* _Exercise objective_:
What lines in the listing include "right"? Return a copy of each.

* _Task input_:
..............................
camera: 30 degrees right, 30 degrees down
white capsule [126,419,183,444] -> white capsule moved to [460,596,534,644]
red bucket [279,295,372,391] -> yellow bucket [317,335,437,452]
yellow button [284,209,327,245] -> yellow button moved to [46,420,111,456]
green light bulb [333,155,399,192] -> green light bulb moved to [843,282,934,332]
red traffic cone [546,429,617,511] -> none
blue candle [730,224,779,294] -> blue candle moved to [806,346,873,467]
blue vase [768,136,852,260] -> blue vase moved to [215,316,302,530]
..............................
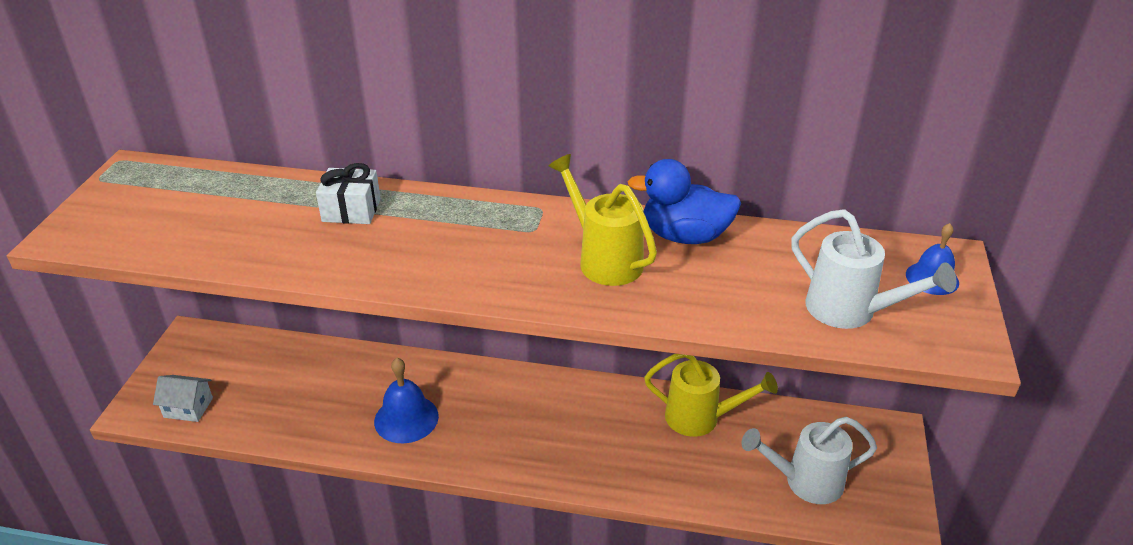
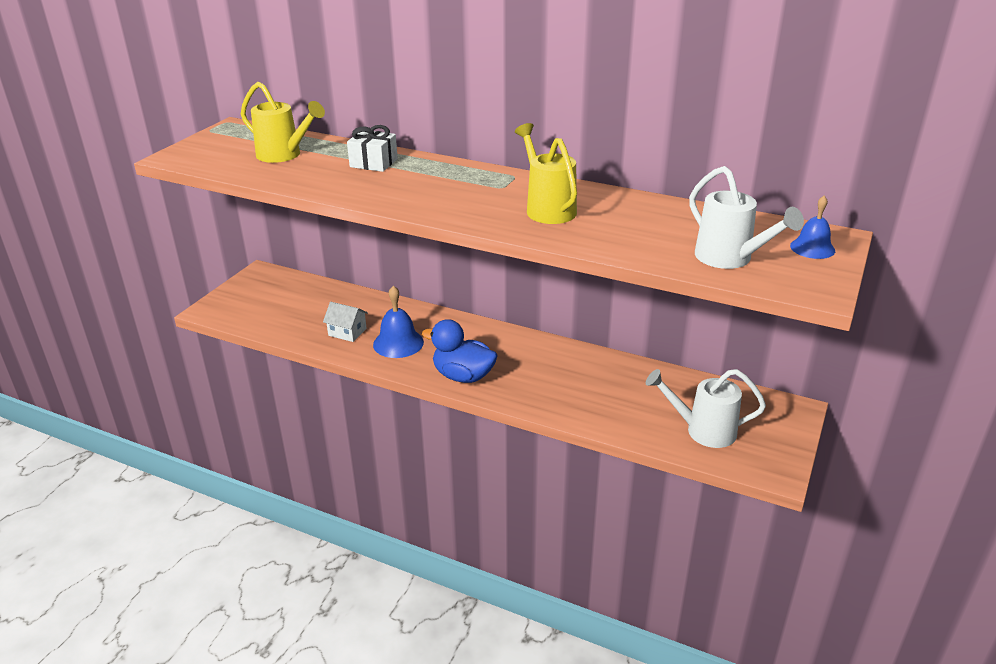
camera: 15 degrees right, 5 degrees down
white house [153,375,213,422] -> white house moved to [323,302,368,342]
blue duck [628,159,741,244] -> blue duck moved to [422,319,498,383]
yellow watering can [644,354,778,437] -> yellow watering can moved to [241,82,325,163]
..............................
* _Written solution_:
camera: 30 degrees right, 30 degrees down
camera: 15 degrees right, 5 degrees down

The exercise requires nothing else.